Exercise: Look through the records below for lines containing the string "right", and report how many there are, nothing else.

[Spatial reasoning data]
Start of Block
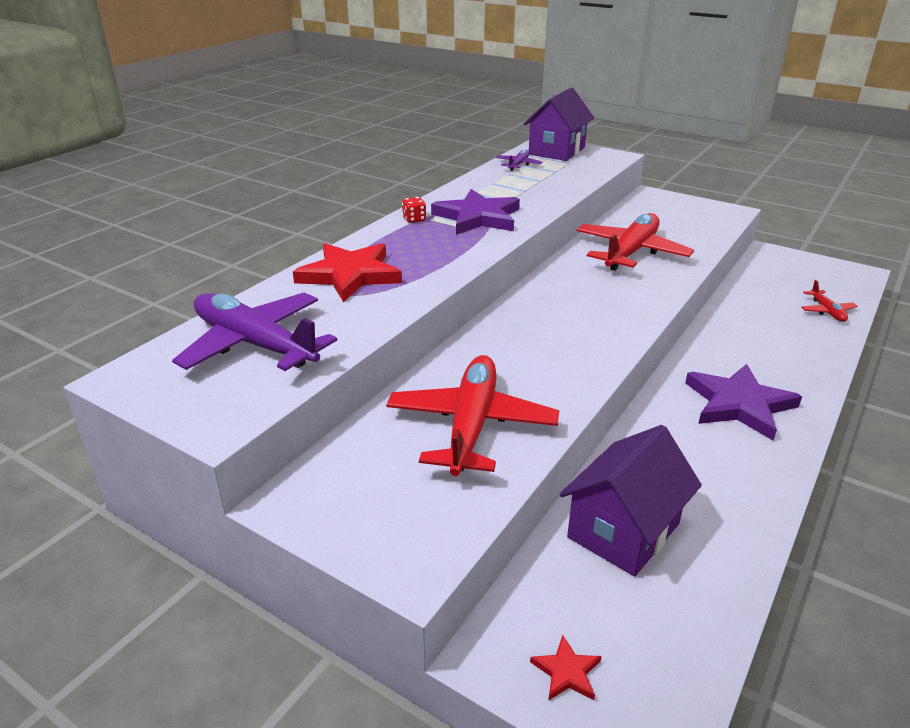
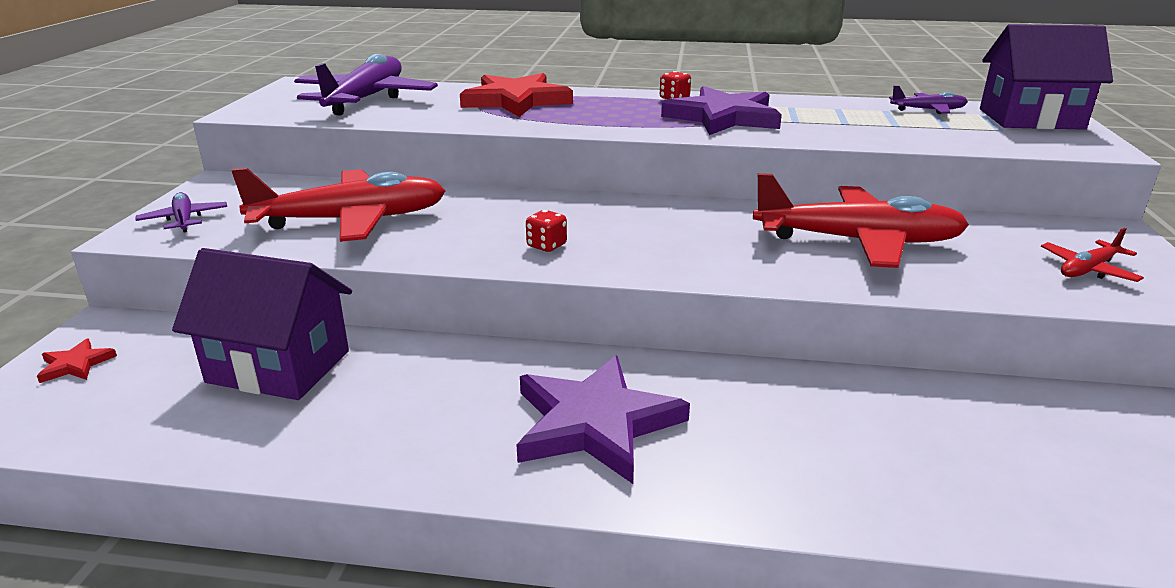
camera: 65 degrees right, 5 degrees down
red plane [801,280,857,322] -> red plane moved to [1041,228,1144,282]
none -> purple plane [135,192,227,233]
none -> red dice [526,210,567,252]

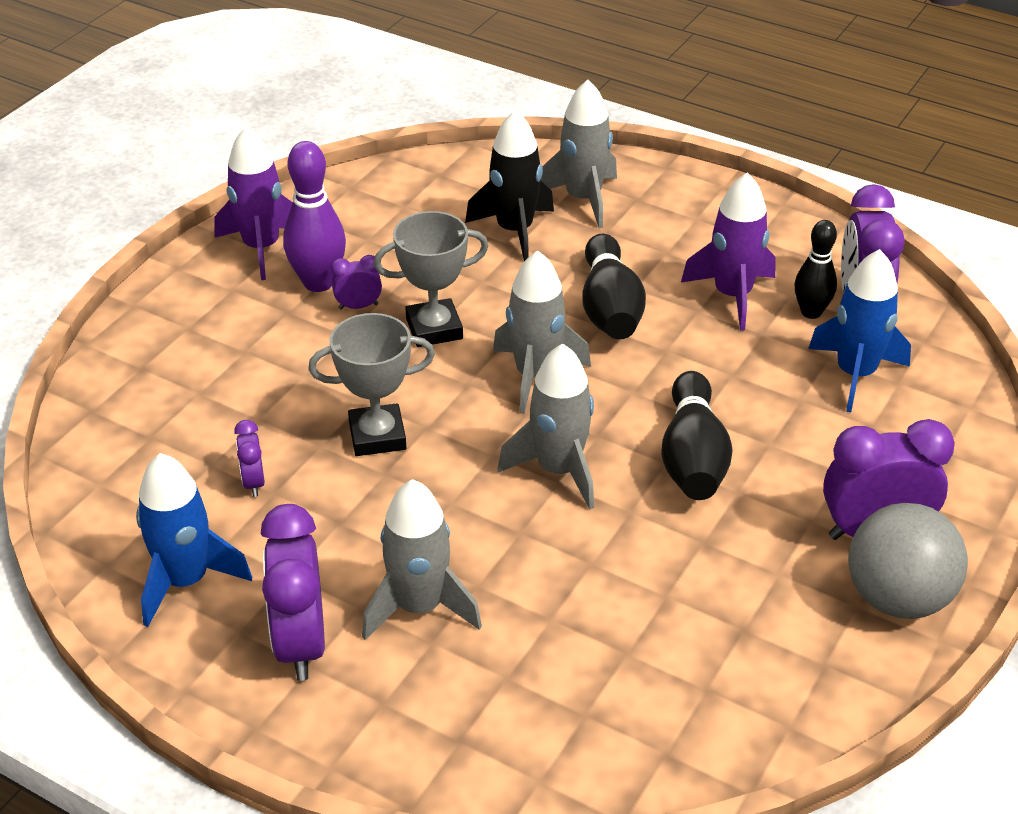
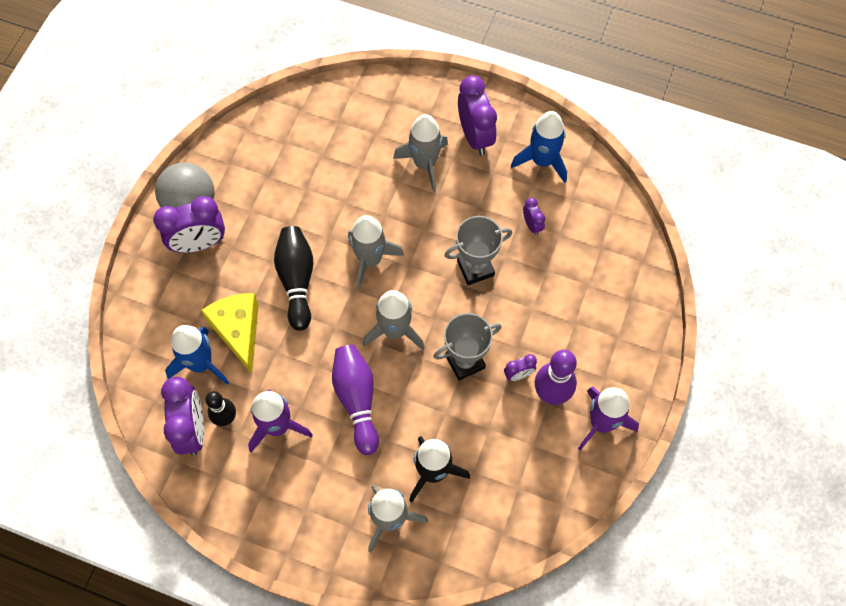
camera: 170 degrees right, 25 degrees up
black bowling pin [582,234,646,339] -> purple bowling pin [332,345,379,455]
none -> yellow cheese [201,293,259,374]

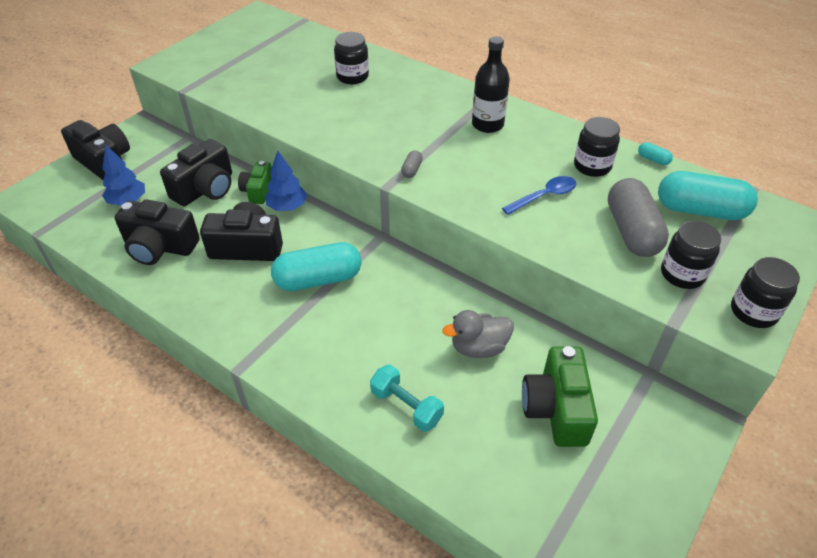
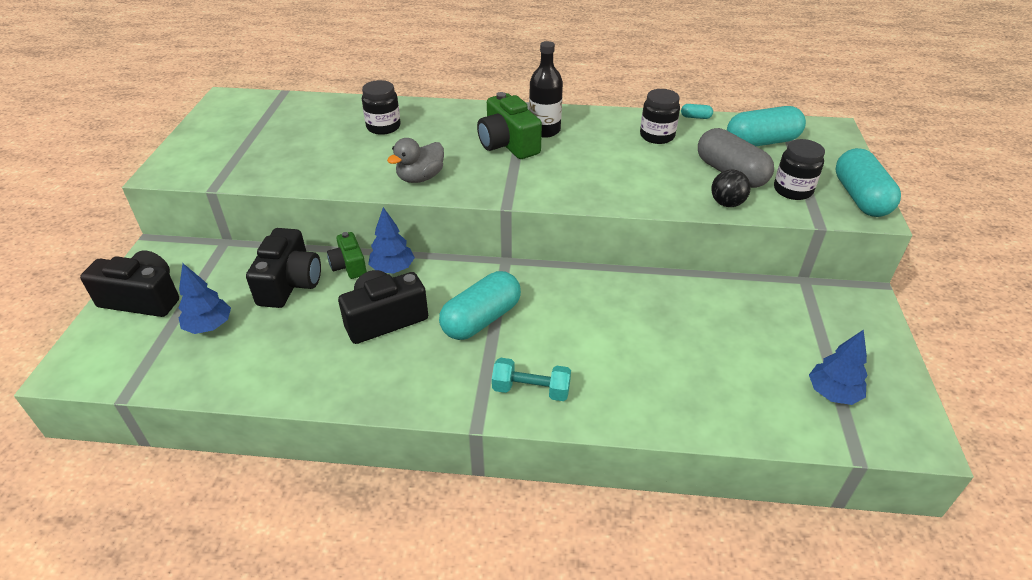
camera: 30 degrees left, 5 degrees down
black camera [115,199,200,265] -> none
turquoise dumbbell [370,365,444,432] -> turquoise dumbbell moved to [492,358,571,401]
grey capsule [401,150,423,178] -> none
grey duck [442,310,514,358] -> grey duck moved to [387,138,444,183]
blue spoon [502,176,576,215] -> none
green camera [522,346,598,447] -> green camera moved to [477,92,542,159]
black jar [731,257,800,328] -> turquoise capsule [835,148,901,217]
none -> black ball [711,169,751,207]
none -> blue tree [809,330,868,405]

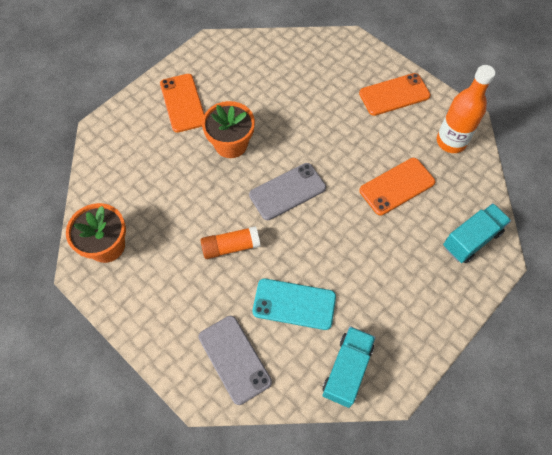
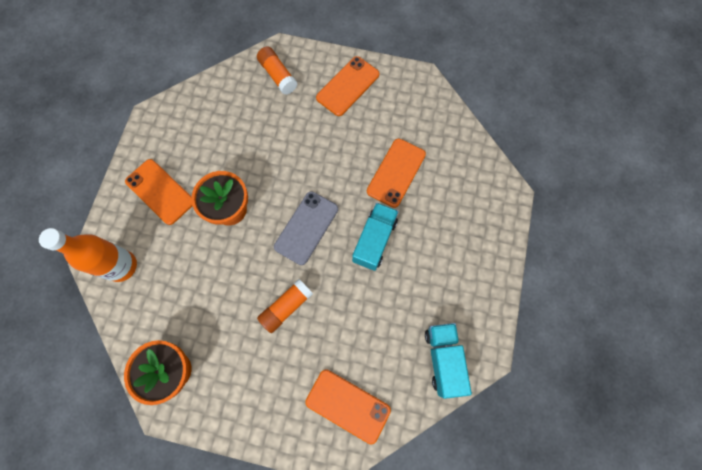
camera: 30 degrees left, 10 degrees up
grey phone [198,316,272,405] -> orange phone [305,369,391,445]
turquoise phone [253,278,336,330] -> none
orange bottle [437,65,495,153] -> orange bottle moved to [39,228,137,282]
turquoise truck [443,203,511,263] -> turquoise truck moved to [352,203,399,271]
none -> orange glue stick [257,46,297,95]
End of Block
Answer section: 2